Work to be completed -> When you retype the data, keep every word exactly and include none of the pictures.

Task inputs ->
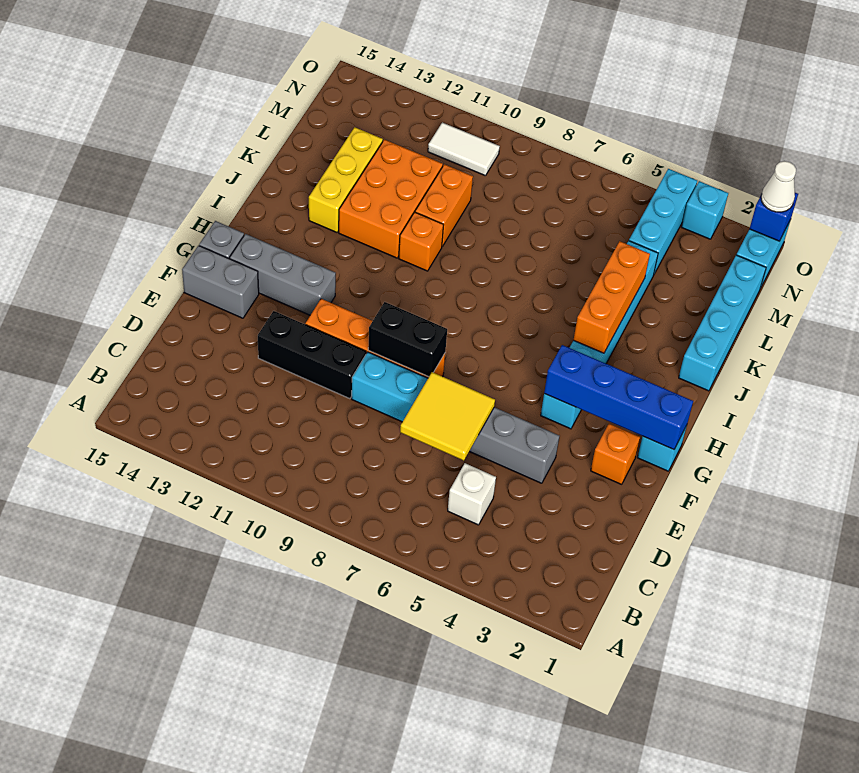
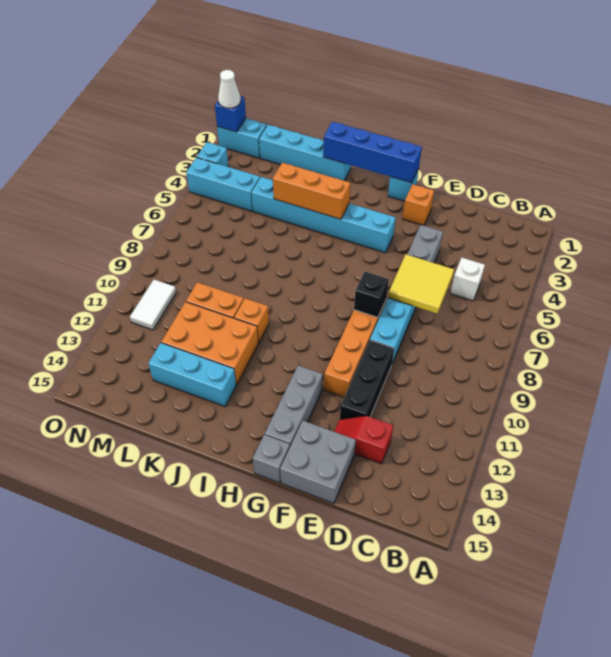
none -> red slope D13:E13 level 1 top D
black brick F8:F9 level 2 -> black brick F8 level 2
grey brick F14:F15 level 1 -> grey brick E14:F15 level 1
blue brick G1:G4 level 2 -> blue brick G1:J1 level 2
yellow brick J13:L13 level 1 -> cyan brick J13:L13 level 1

Exercise response ->
none -> red slope D13:E13 level 1 top D
black brick F8:F9 level 2 -> black brick F8 level 2
grey brick F14:F15 level 1 -> grey brick E14:F15 level 1
blue brick G1:G4 level 2 -> blue brick G1:J1 level 2
yellow brick J13:L13 level 1 -> cyan brick J13:L13 level 1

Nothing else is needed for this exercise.